**Work request:**
Return all lines of the records that contain the word "image".

**Source records:**
======
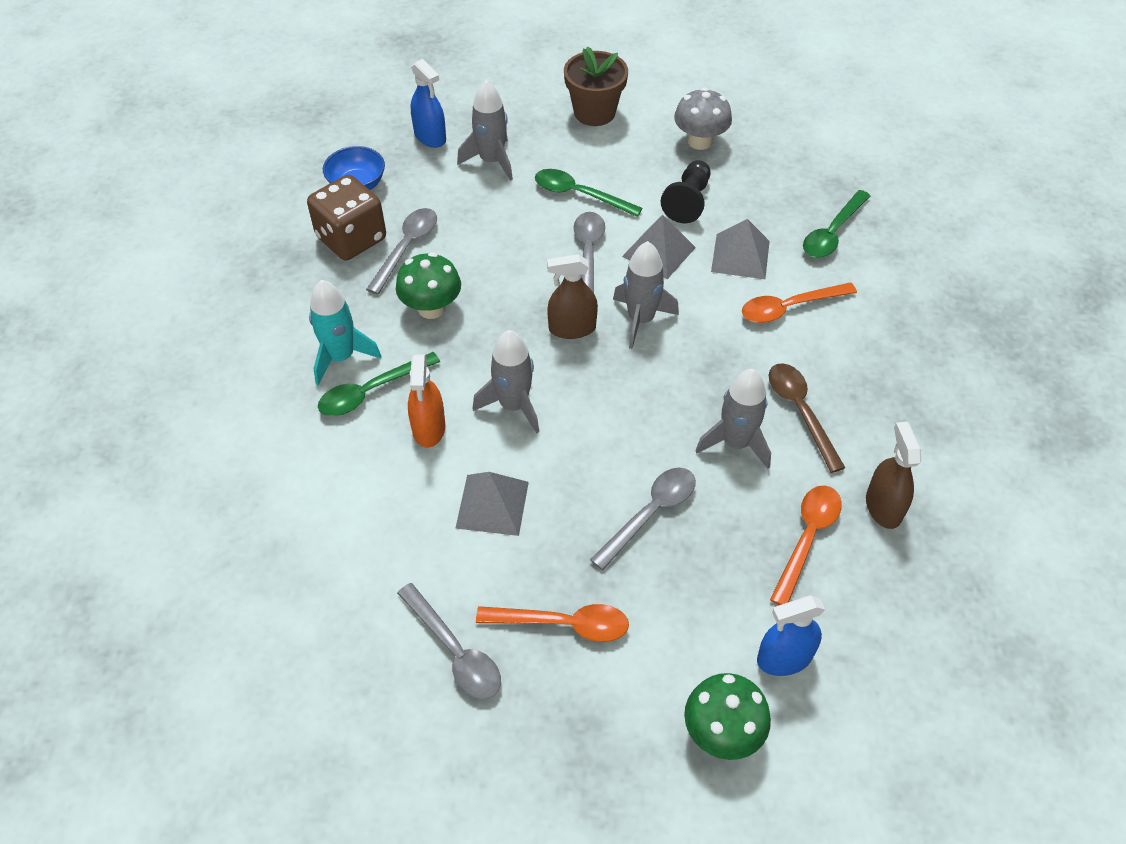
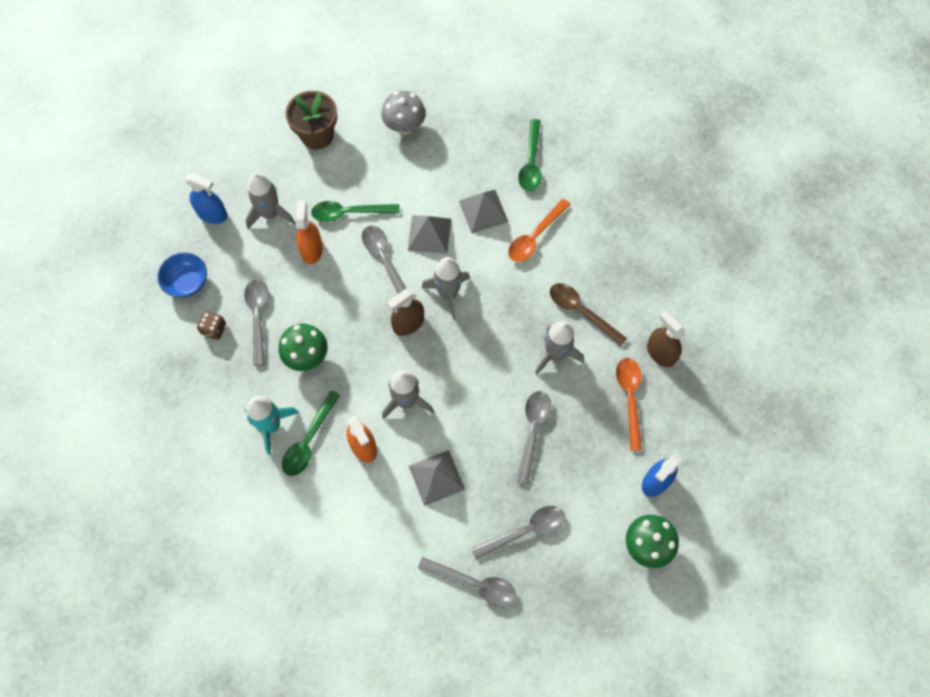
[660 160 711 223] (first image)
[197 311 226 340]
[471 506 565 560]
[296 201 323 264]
======
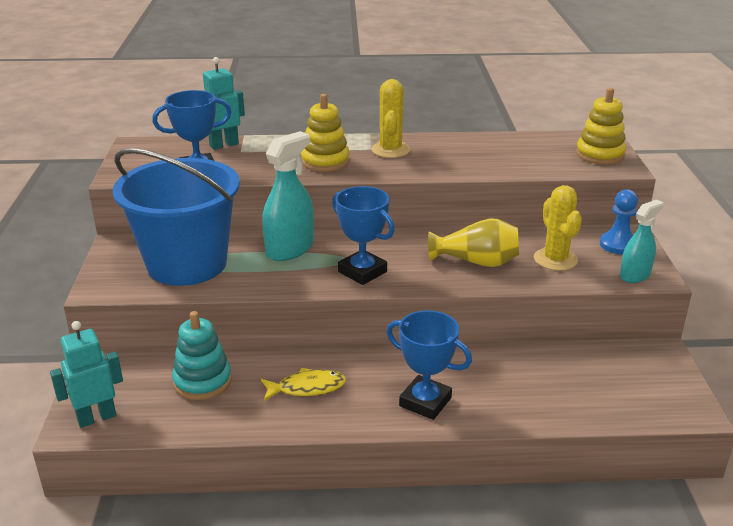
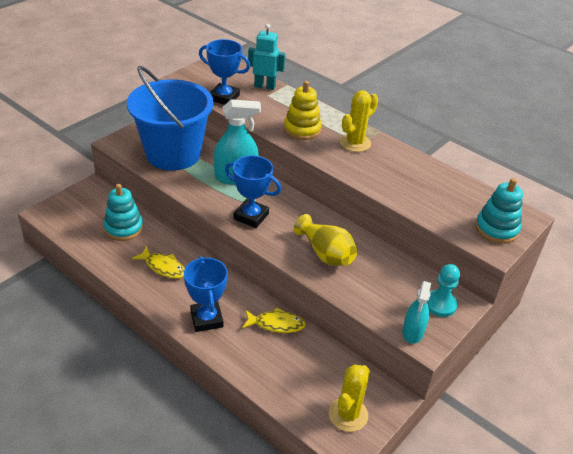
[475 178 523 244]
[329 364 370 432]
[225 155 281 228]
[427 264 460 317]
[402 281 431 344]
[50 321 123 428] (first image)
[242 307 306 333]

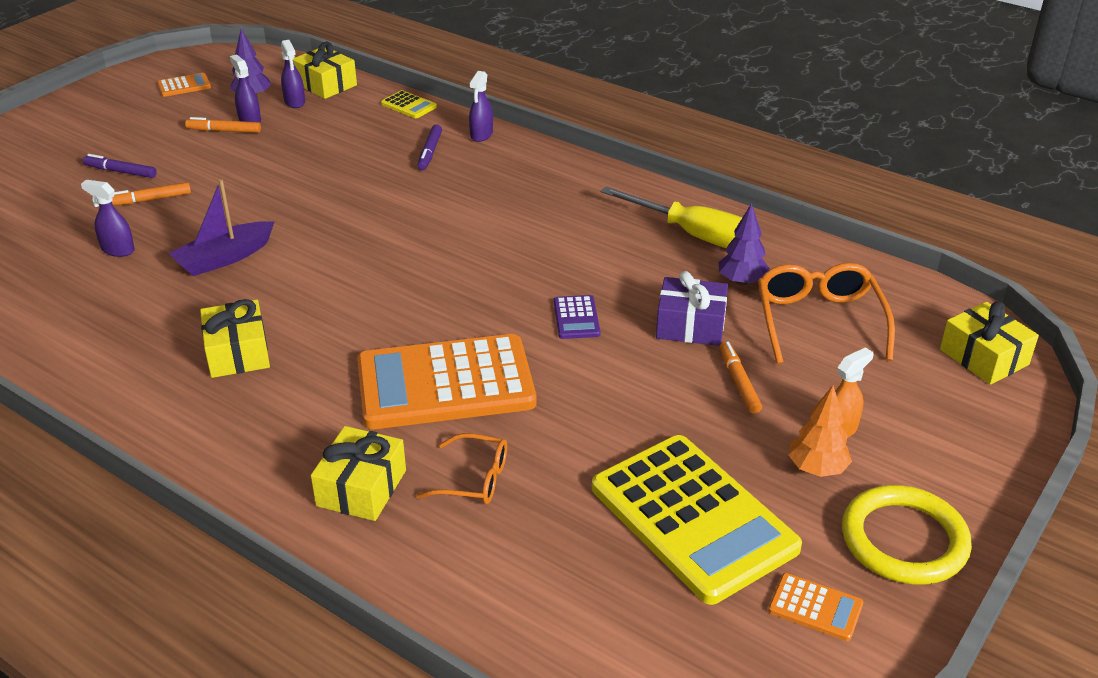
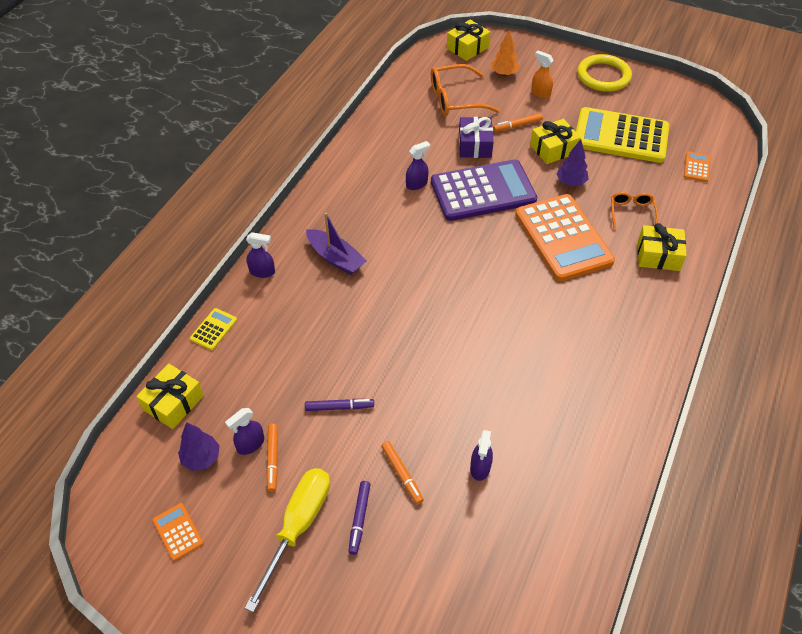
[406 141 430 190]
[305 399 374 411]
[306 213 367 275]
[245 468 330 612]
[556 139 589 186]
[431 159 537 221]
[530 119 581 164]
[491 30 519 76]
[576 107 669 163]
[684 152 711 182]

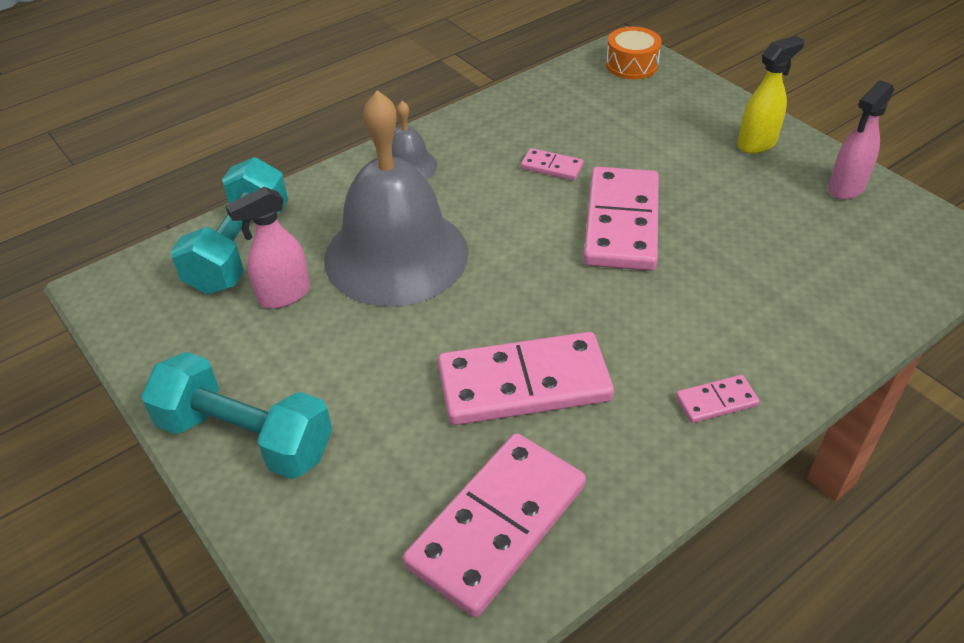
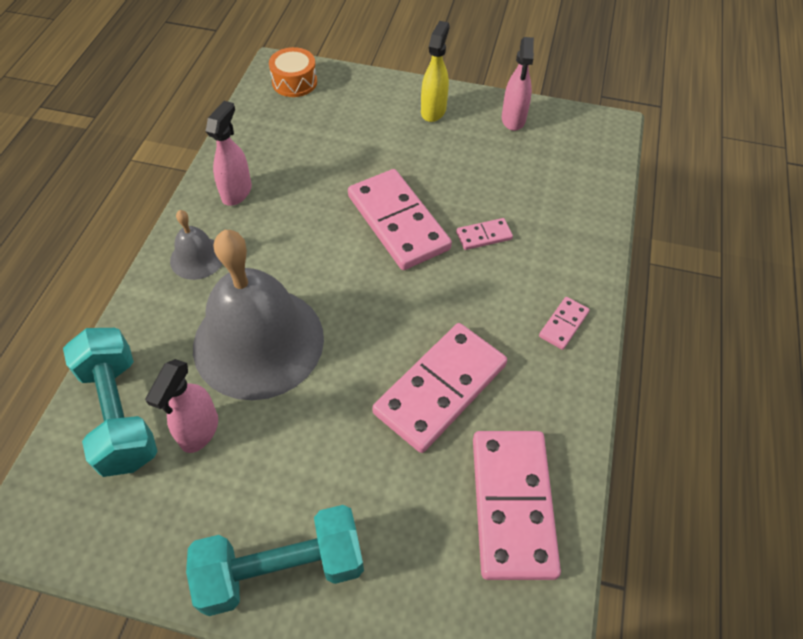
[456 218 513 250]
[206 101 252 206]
======
**Output of the task:**
[660 160 711 223] (first image)
[50 321 123 428] (first image)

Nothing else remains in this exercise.